┏━━

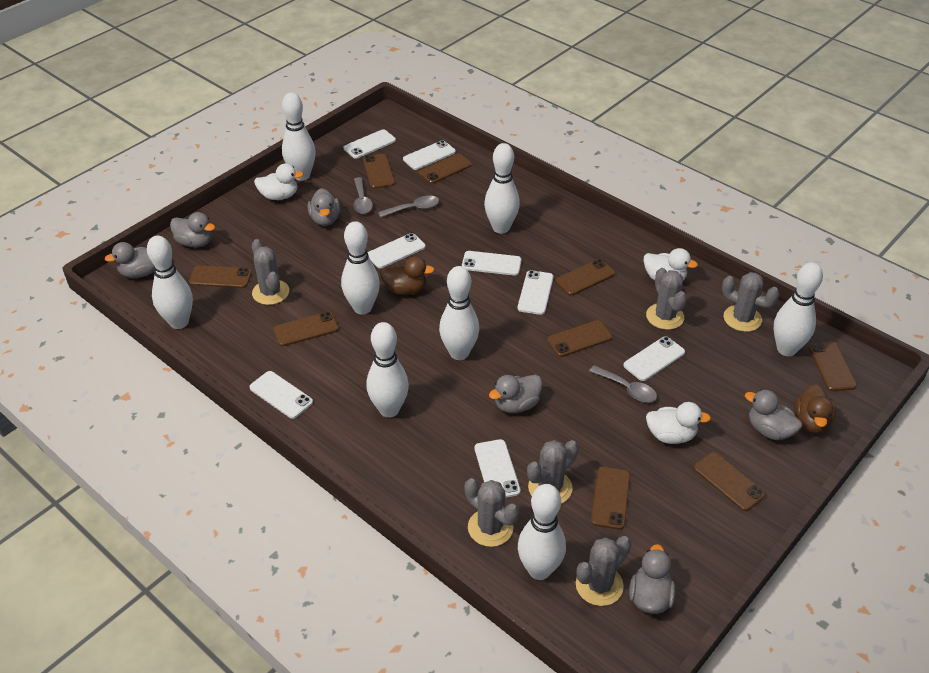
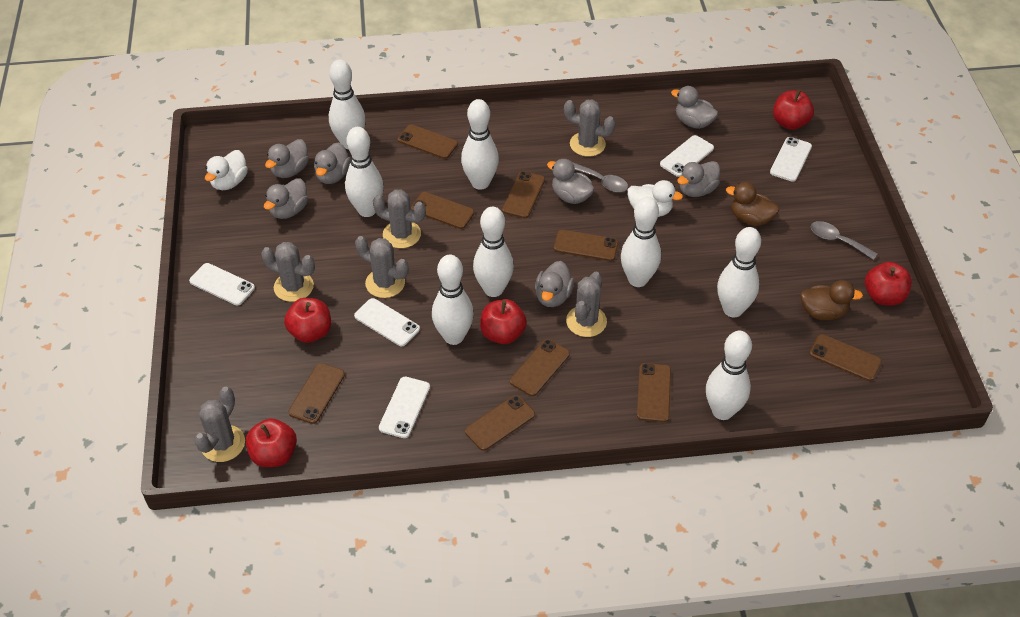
grey duck: 6 -> 7
grey spoon: 3 -> 2
red apple: 0 -> 5
white duck: 3 -> 2
white phone: 8 -> 5

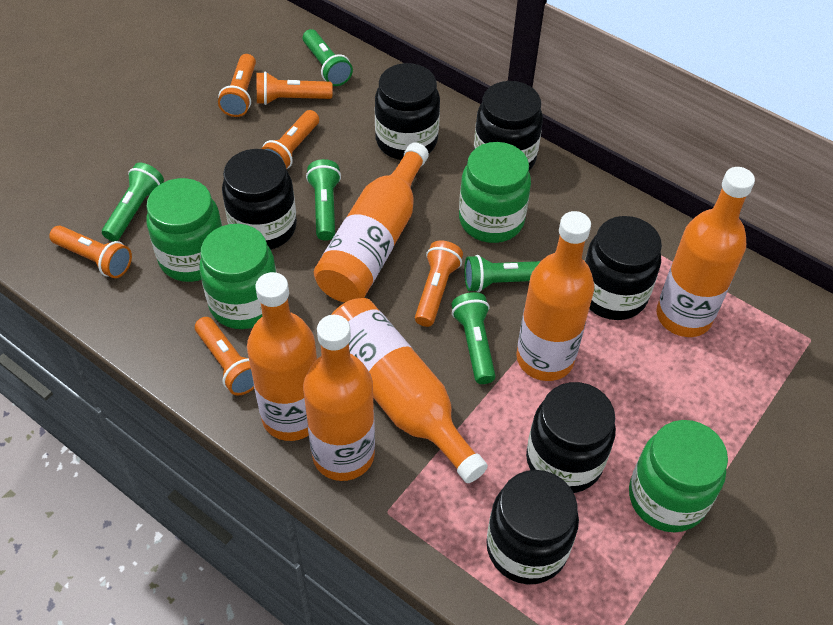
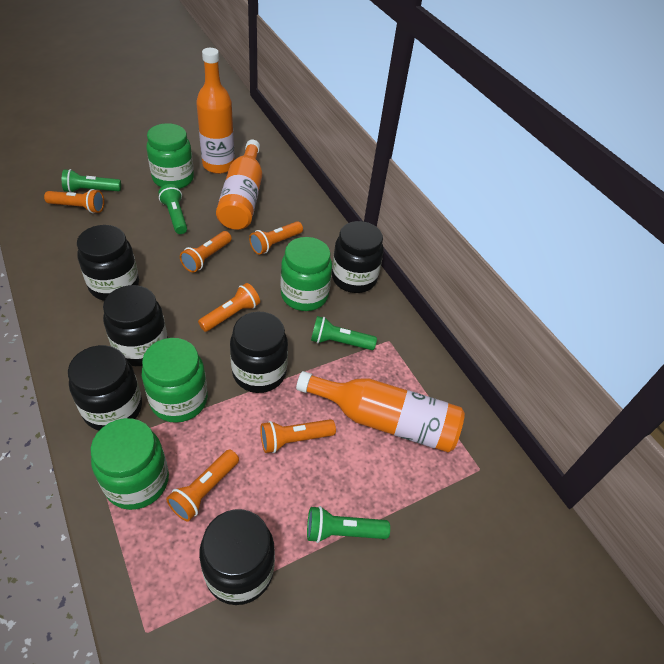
green flashlight: 5 -> 4
orange bottle: 6 -> 3

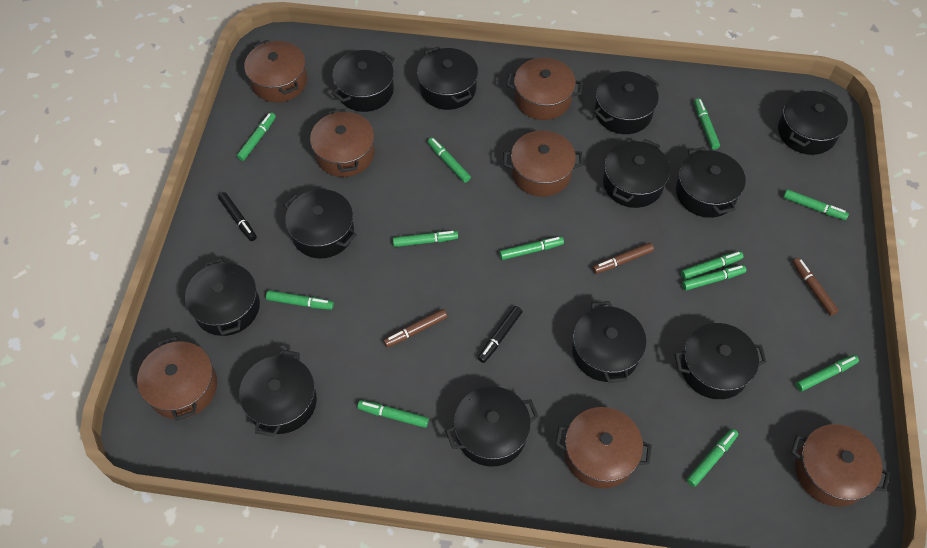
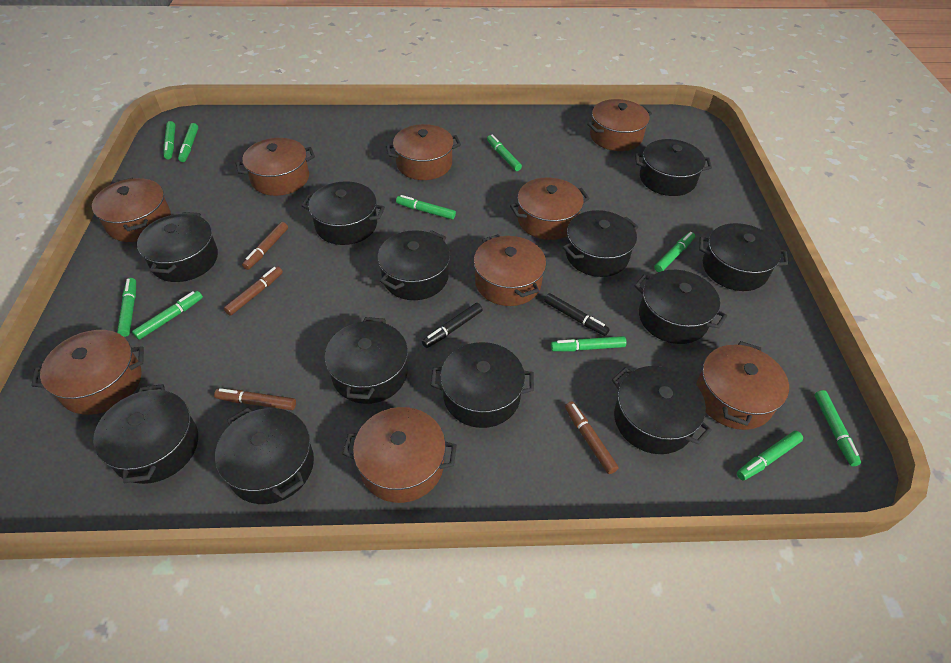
brown marker: 3 -> 4
brown pot: 7 -> 9
green marker: 12 -> 10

┗━━

**What the task asks**
From the first line to the last, write out the data exactly, dropping any pictures.

**Solution**
grey duck: 6 -> 7
grey spoon: 3 -> 2
red apple: 0 -> 5
white duck: 3 -> 2
white phone: 8 -> 5

green flashlight: 5 -> 4
orange bottle: 6 -> 3

brown marker: 3 -> 4
brown pot: 7 -> 9
green marker: 12 -> 10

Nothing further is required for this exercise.